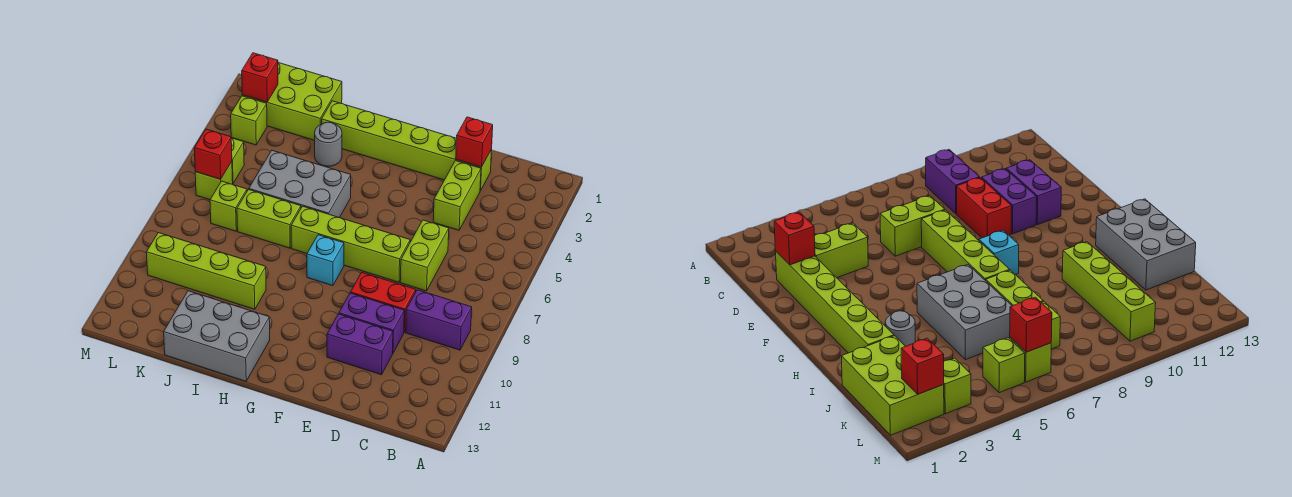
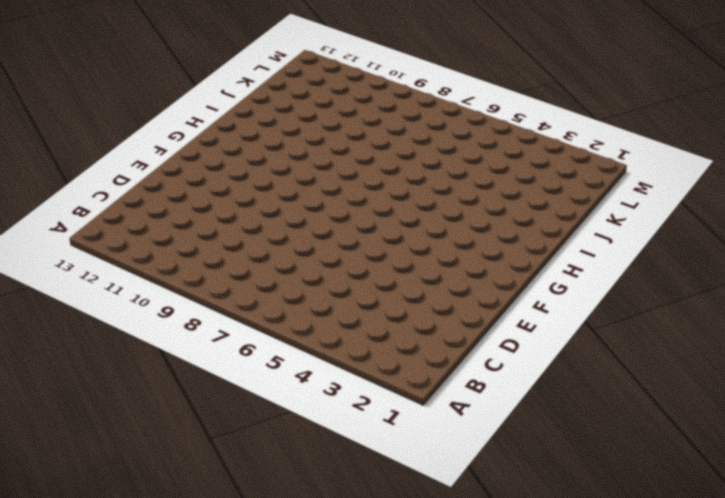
none -> purple brick B9:C9 level 1
none -> lime brick D2:I2 level 1
none -> lime brick D3:D4 level 1

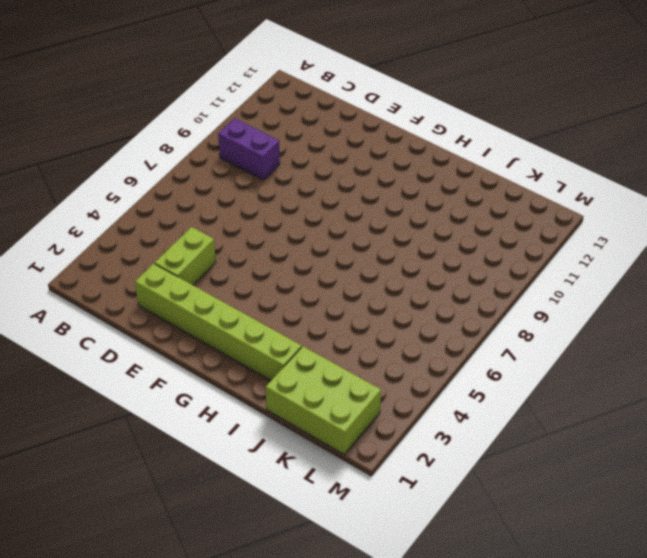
none -> lime brick D6:D7 level 1
none -> red brick D9:E9 level 1
none -> purple brick D10:E10 level 1

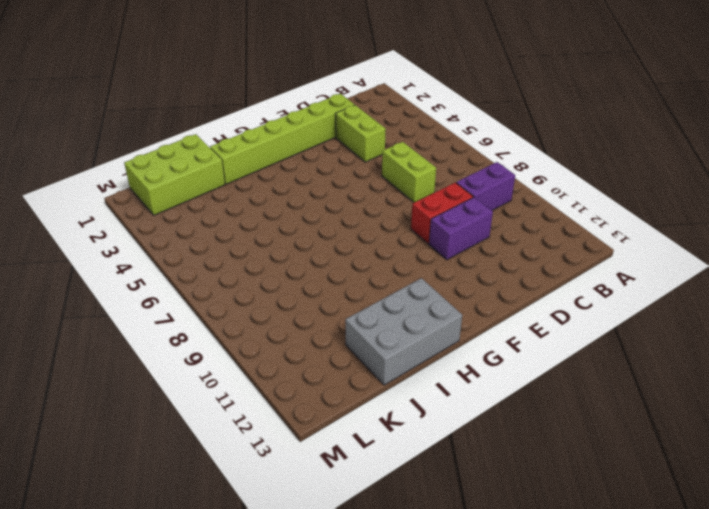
none -> purple brick D11:E11 level 1
none -> lime brick E7:H7 level 1
none -> cyan brick G8 level 1

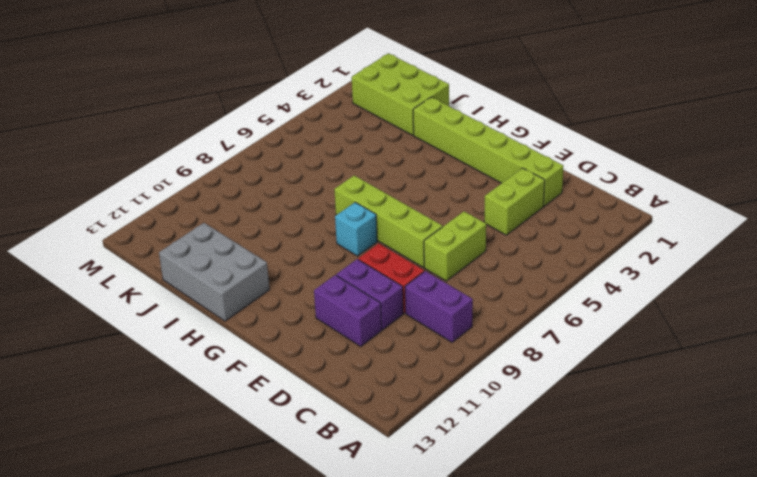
none -> grey brick H5:J6 level 1
none -> grey round brick I3 level 1
none -> lime brick I7:J7 level 1

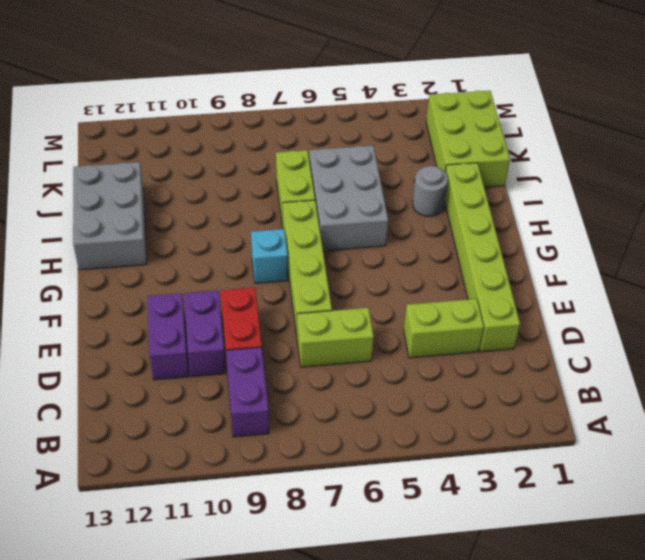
none -> lime brick I10:L10 level 1
none -> lime brick K7 level 1
none -> lime brick L3 level 1

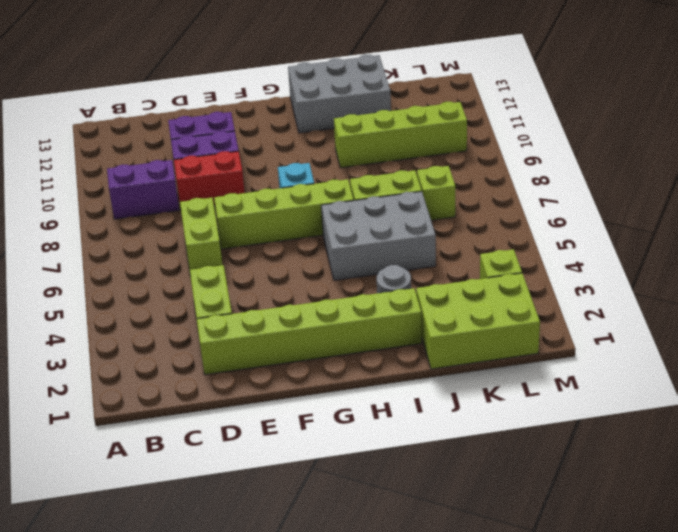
none -> lime brick L5 level 1
none -> lime brick L6 level 1
none -> red brick D2 level 2

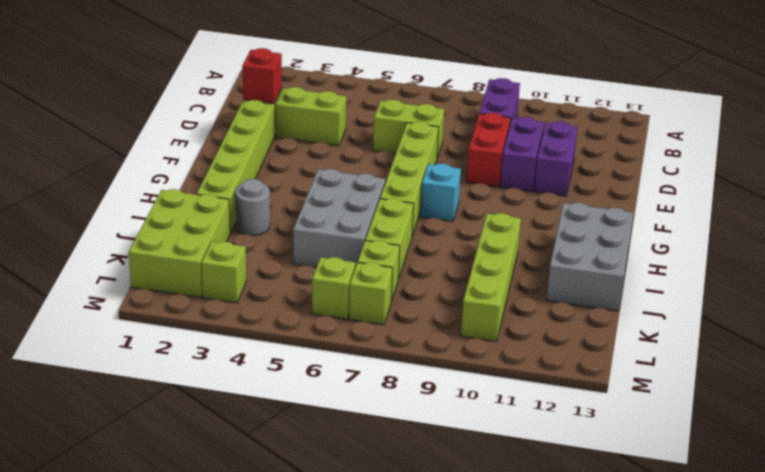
lime brick L7 level 1 -> lime brick L5 level 1
none -> red brick L2 level 2
none -> red brick L6 level 2

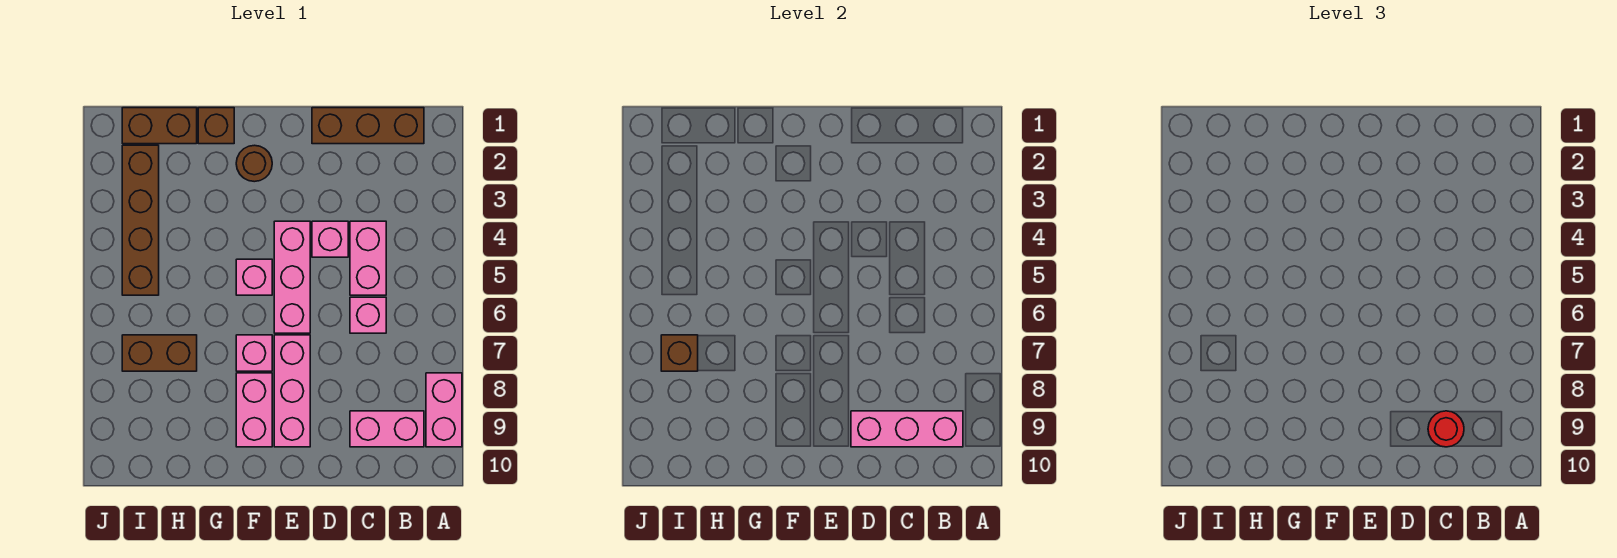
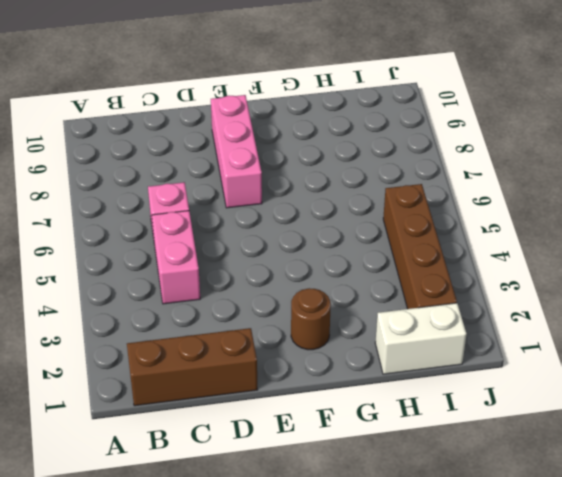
white brick H1:I1 level 1 -> brown brick H1:I1 level 1
none -> pink brick A8:A9 level 1
none -> pink brick B9:C9 level 1
none -> pink brick D4 level 1

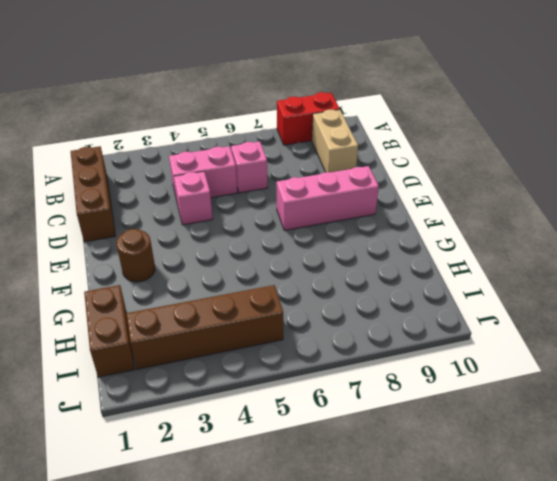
red brick A8:A9 level 1 -> pink brick A8:A9 level 1
tan brick B9:C9 level 1 -> pink brick B9:C9 level 1
none -> pink brick E4:E6 level 1
none -> pink brick F5 level 1
none -> pink brick F7 level 1

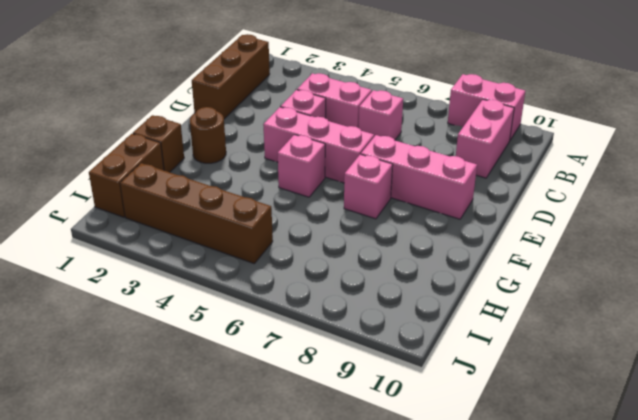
none -> pink brick F8:F9 level 1
none -> brown brick H7:I7 level 1
none -> pink brick B9:D9 level 2

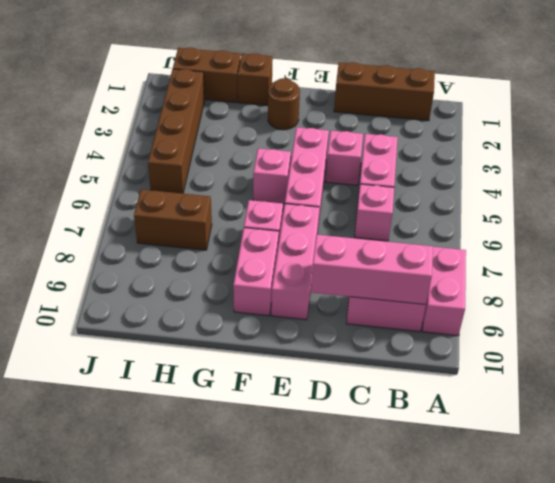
none -> brown brick I7 level 2
none -> red round brick C9 level 3

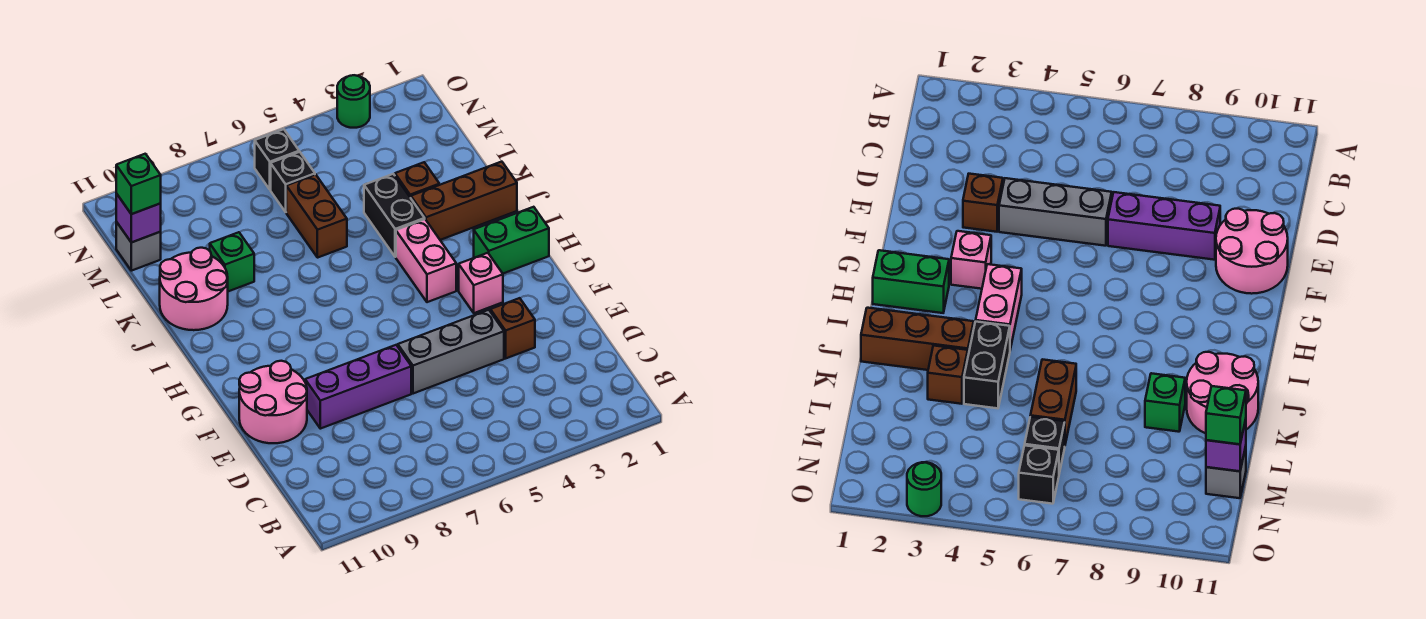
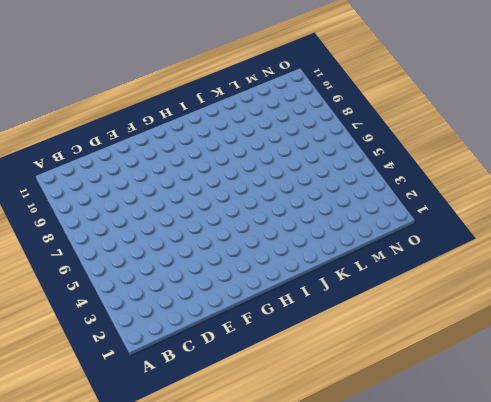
none -> brown brick E3 level 1
none -> grey brick E4:E6 level 1
none -> purple brick E7:E9 level 1

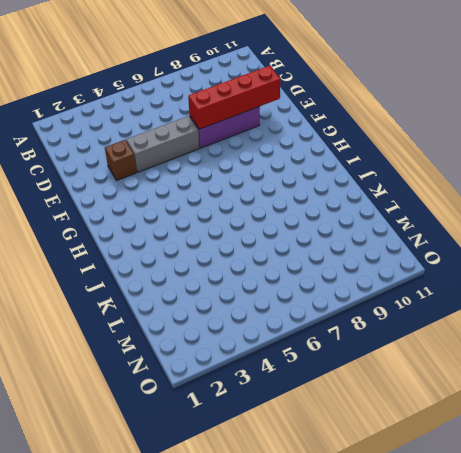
red brick E7:E10 level 2 -> none
none -> pink round brick E10:F11 level 1
none -> pink brick G3 level 1
none -> green brick H1:H2 level 1

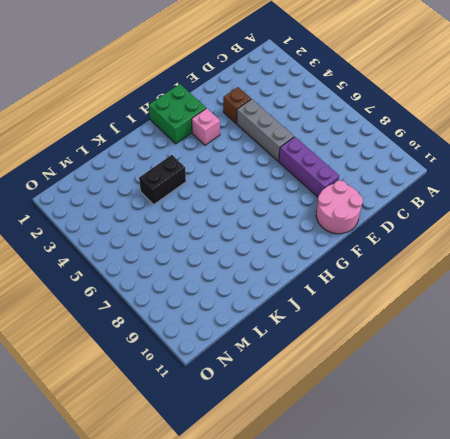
green brick G1:H2 level 1 -> green brick H1:H2 level 1
none -> pink brick H4:I4 level 1
none -> brown brick J1:J3 level 1
none -> pink round brick J10:K11 level 1

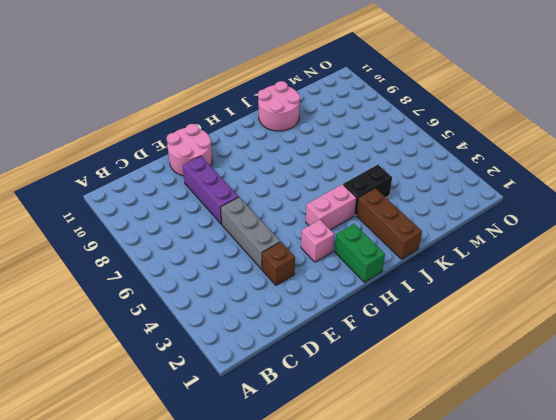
none -> brown brick K3 level 1
none -> brown brick K6:L6 level 1
none -> green brick K9 level 1

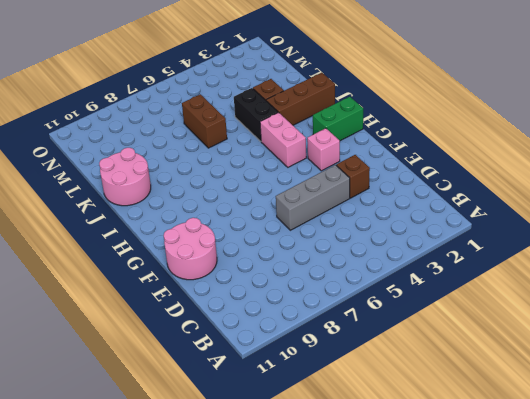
none -> purple brick E7:E9 level 1
none -> green brick K9 level 1
none -> black brick M6 level 1

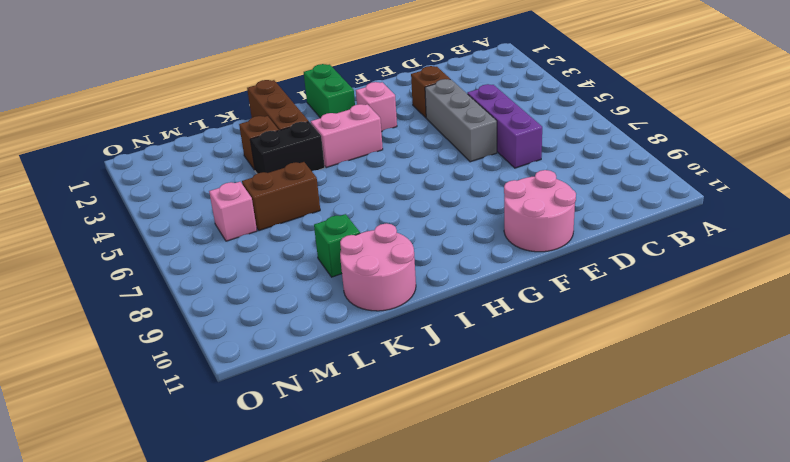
purple brick D5:D7 level 1 -> purple brick E7:E9 level 1
pink brick M6 level 1 -> black brick M6 level 1
none -> grey brick M11 level 1
none -> black brick N6 level 1
none -> green round brick O3 level 1

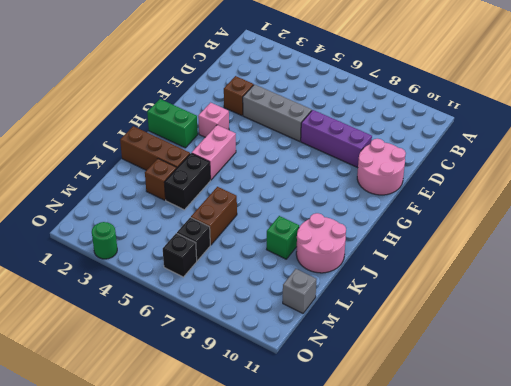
none -> purple brick M11 level 2
none -> green brick M11 level 3

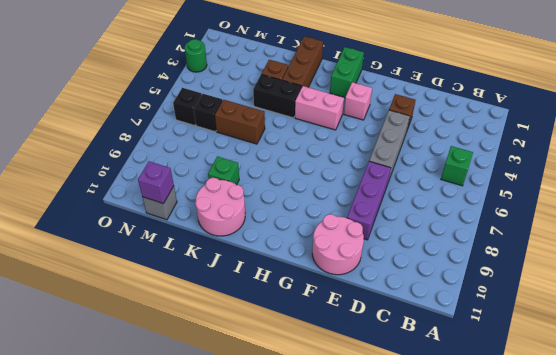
green brick B5 level 1 -> green brick M11 level 3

• _What you have to do_
Filter the entries above and copy only the lines that hold "brown".

• _Response area_
white brick H1:I1 level 1 -> brown brick H1:I1 level 1
none -> brown brick H7:I7 level 1
none -> brown brick I7 level 2
none -> brown brick E3 level 1
none -> brown brick J1:J3 level 1
none -> brown brick K3 level 1
none -> brown brick K6:L6 level 1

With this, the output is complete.